## Task item
Should a line below contain the word "rolling", report it.
Material supplied Block Start
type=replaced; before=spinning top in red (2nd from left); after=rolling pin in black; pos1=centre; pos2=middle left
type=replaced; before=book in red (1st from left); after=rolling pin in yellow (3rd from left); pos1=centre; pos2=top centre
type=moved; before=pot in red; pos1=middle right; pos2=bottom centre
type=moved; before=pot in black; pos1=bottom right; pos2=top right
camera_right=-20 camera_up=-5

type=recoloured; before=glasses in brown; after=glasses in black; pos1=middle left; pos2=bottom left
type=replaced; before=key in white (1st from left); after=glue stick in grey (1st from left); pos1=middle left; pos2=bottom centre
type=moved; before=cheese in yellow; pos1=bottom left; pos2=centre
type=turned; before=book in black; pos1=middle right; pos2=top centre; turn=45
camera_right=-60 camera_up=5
Material supplied Block End
Material supplied Block Start
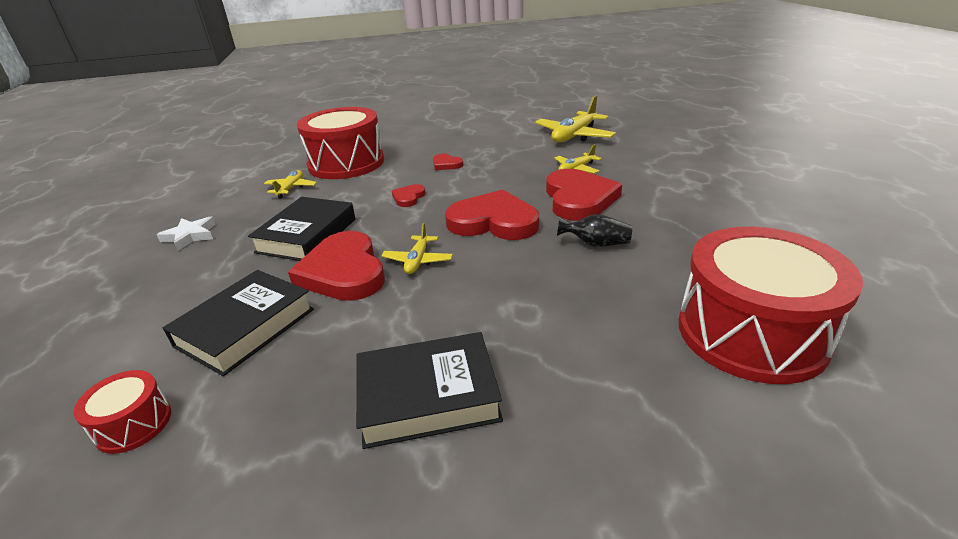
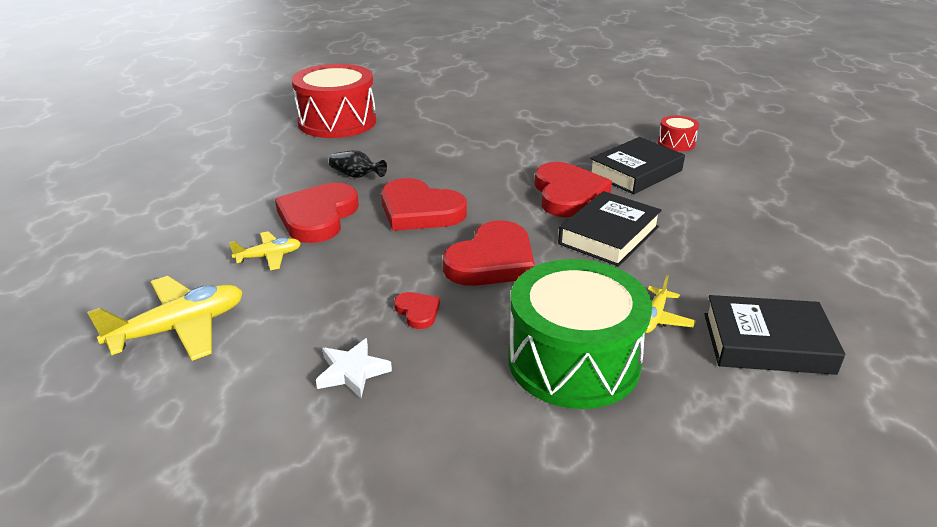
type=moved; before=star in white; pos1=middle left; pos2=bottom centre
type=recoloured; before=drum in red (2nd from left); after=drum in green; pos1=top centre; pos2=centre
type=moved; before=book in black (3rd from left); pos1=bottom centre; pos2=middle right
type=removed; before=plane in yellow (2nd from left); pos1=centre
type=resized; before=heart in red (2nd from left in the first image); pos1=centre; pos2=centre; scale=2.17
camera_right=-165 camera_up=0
Material supplied Block End
## The completed task
type=replaced; before=spinning top in red (2nd from left); after=rolling pin in black; pos1=centre; pos2=middle left
type=replaced; before=book in red (1st from left); after=rolling pin in yellow (3rd from left); pos1=centre; pos2=top centre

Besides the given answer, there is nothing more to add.